Aim of the task
Exactly the lines from the one that holds "red circle: (104, 69) -> (99, 46), moved" to the end of the data below: retype these and nothing else.

..............................

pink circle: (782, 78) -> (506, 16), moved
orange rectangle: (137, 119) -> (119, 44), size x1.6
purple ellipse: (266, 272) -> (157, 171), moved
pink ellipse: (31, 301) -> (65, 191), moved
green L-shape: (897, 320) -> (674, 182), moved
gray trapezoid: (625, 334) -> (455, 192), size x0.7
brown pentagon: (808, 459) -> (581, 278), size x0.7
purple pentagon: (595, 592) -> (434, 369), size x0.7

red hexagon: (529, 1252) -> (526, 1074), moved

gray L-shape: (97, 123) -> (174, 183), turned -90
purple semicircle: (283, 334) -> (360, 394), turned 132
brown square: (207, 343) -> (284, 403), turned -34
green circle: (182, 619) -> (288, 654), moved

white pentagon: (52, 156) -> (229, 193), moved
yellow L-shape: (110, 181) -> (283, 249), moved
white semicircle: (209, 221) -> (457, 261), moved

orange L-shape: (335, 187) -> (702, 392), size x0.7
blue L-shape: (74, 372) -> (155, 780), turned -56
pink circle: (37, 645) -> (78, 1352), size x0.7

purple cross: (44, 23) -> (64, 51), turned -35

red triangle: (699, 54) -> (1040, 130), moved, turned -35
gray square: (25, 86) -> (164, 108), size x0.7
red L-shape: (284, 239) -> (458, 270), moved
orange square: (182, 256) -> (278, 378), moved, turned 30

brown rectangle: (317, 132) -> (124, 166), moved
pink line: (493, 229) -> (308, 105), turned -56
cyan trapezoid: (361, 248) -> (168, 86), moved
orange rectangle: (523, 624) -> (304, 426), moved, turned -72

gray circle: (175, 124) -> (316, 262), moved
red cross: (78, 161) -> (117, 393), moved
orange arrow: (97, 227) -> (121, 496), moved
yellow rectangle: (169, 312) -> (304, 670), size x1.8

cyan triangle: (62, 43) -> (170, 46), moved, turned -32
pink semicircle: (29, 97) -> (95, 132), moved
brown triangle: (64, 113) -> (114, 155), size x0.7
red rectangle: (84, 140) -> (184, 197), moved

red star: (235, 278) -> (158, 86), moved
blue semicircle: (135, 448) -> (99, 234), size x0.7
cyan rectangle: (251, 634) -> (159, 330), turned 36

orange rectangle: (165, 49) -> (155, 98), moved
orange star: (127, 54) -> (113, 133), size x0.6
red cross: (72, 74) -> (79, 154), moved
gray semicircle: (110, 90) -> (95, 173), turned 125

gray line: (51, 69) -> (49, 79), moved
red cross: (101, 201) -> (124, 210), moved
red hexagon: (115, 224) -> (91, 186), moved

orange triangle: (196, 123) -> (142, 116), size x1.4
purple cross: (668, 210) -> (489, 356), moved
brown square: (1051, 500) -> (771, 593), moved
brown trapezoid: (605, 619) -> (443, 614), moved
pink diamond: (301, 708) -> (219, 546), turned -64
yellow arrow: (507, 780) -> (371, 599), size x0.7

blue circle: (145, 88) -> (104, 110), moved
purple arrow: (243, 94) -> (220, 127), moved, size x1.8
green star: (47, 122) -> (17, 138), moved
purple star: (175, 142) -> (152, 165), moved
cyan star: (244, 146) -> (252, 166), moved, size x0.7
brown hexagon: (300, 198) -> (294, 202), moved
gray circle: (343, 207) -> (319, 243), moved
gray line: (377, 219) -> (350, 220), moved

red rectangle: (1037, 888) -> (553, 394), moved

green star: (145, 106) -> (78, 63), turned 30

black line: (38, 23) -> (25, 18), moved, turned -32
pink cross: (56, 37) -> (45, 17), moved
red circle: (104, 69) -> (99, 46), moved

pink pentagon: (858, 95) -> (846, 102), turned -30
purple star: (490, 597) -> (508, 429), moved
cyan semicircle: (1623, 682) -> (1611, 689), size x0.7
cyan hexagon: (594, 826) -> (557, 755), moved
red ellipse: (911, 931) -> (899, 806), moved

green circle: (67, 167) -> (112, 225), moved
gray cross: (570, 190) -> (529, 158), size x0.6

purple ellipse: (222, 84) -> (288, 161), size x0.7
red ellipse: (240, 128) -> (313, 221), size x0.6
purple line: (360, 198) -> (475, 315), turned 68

..............................

Result of this exercise
red circle: (104, 69) -> (99, 46), moved

pink pentagon: (858, 95) -> (846, 102), turned -30
purple star: (490, 597) -> (508, 429), moved
cyan semicircle: (1623, 682) -> (1611, 689), size x0.7
cyan hexagon: (594, 826) -> (557, 755), moved
red ellipse: (911, 931) -> (899, 806), moved

green circle: (67, 167) -> (112, 225), moved
gray cross: (570, 190) -> (529, 158), size x0.6

purple ellipse: (222, 84) -> (288, 161), size x0.7
red ellipse: (240, 128) -> (313, 221), size x0.6
purple line: (360, 198) -> (475, 315), turned 68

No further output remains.